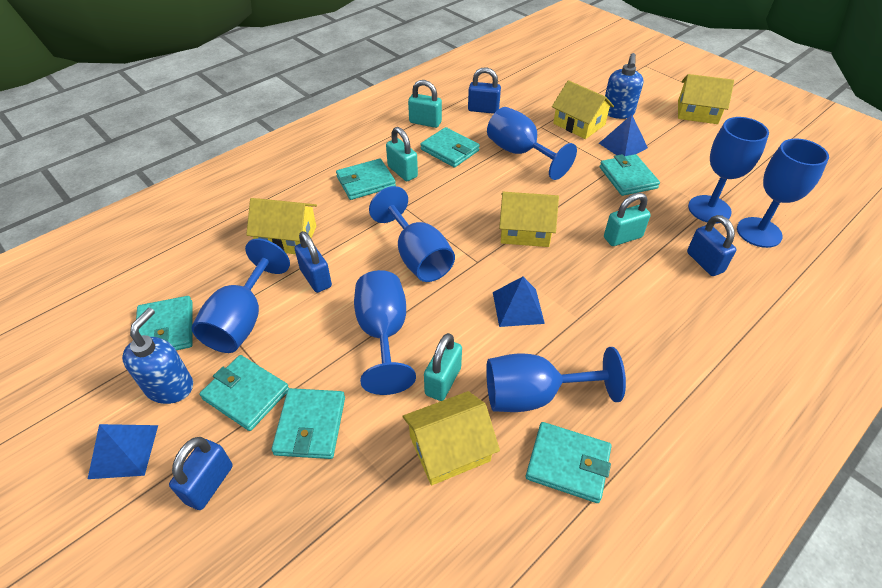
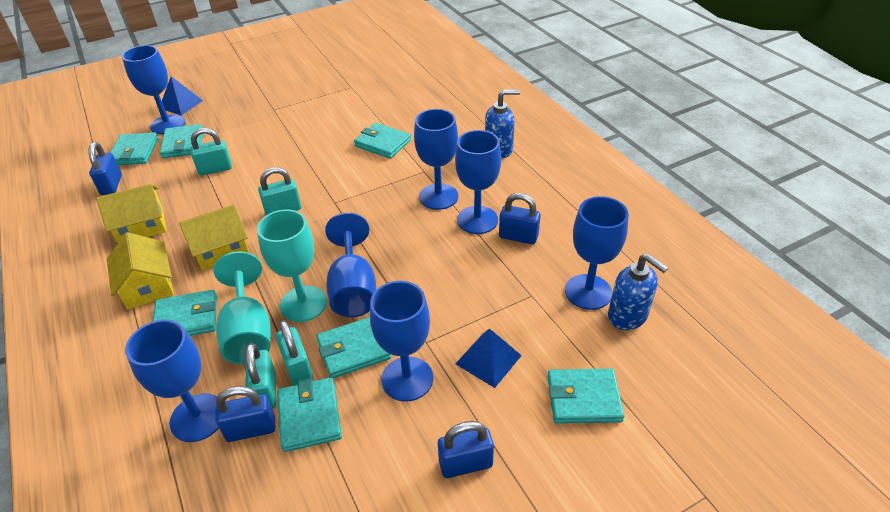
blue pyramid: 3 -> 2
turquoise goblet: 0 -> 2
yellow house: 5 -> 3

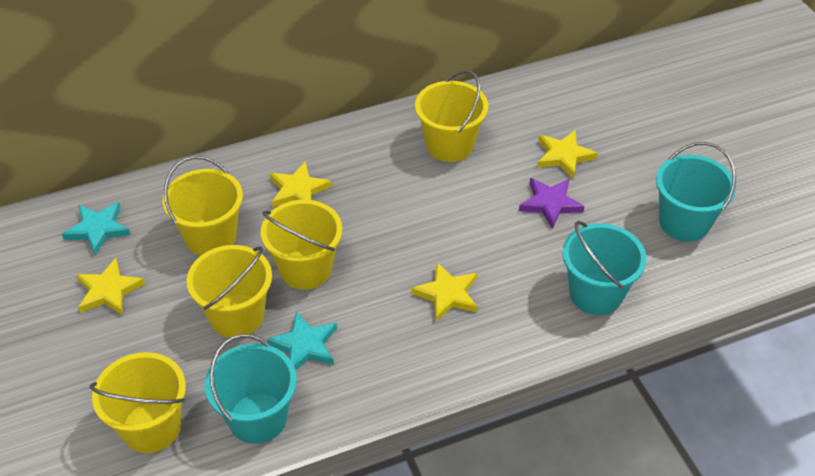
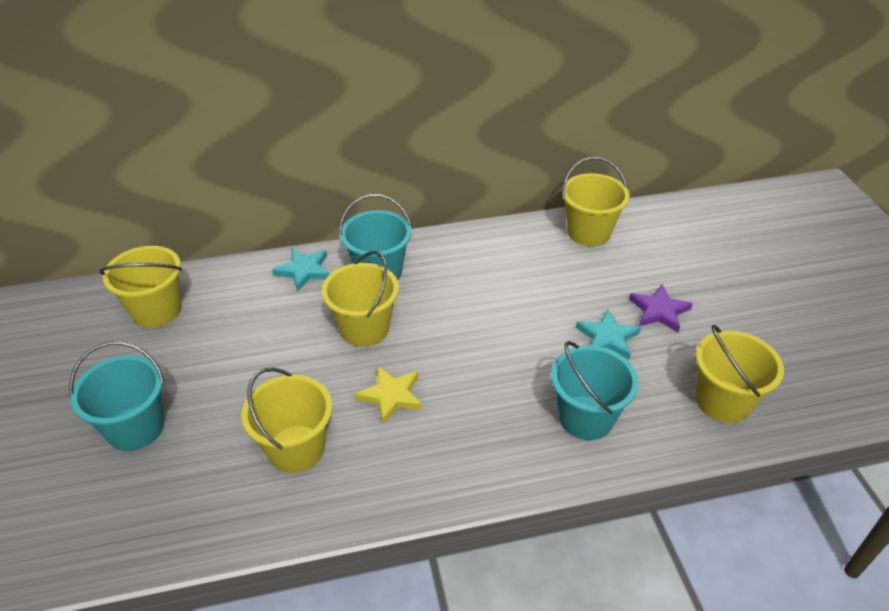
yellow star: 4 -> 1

● **TASK TO COMPLETE**:
Please write out every line of the listing above exactly, and leave the images behind.

● **RESPONSE AREA**:
blue pyramid: 3 -> 2
turquoise goblet: 0 -> 2
yellow house: 5 -> 3

yellow star: 4 -> 1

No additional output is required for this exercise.